## Exercise input
⟨
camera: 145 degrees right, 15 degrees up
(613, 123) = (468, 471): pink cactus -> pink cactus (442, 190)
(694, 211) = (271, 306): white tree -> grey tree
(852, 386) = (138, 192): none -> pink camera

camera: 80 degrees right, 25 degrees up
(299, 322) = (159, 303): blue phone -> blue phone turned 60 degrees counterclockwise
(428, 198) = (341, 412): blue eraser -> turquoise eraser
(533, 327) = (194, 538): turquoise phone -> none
⟩
⟨
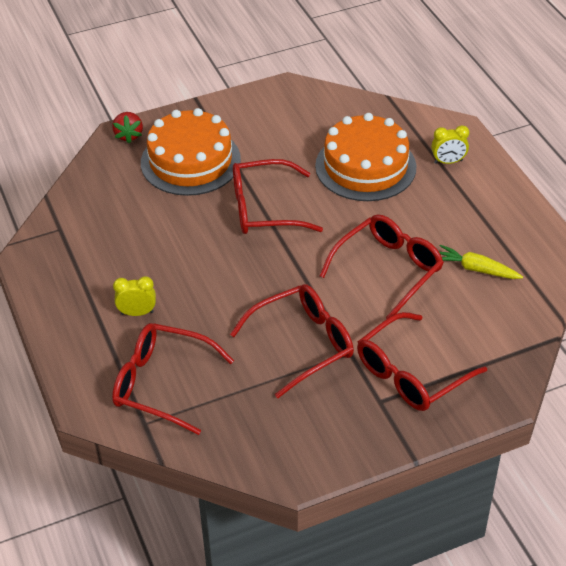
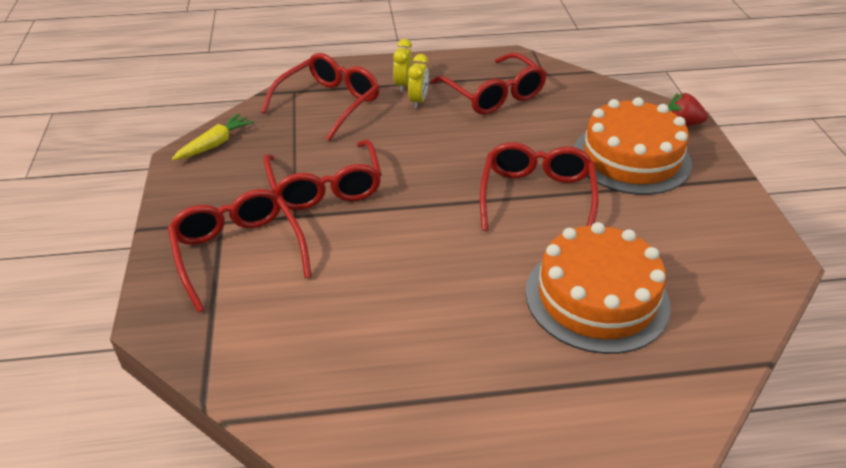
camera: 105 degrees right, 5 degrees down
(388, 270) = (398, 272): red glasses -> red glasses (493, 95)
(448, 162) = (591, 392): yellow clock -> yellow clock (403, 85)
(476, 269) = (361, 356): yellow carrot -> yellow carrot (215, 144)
⟩
## Exercise details
For the lines above, output exactly those from the line containing "(694, 211) = (271, 306): white" through the line containing "(533, 327) = (194, 538): turquoise", and skip the others.

## Solved exercise
(694, 211) = (271, 306): white tree -> grey tree
(852, 386) = (138, 192): none -> pink camera

camera: 80 degrees right, 25 degrees up
(299, 322) = (159, 303): blue phone -> blue phone turned 60 degrees counterclockwise
(428, 198) = (341, 412): blue eraser -> turquoise eraser
(533, 327) = (194, 538): turquoise phone -> none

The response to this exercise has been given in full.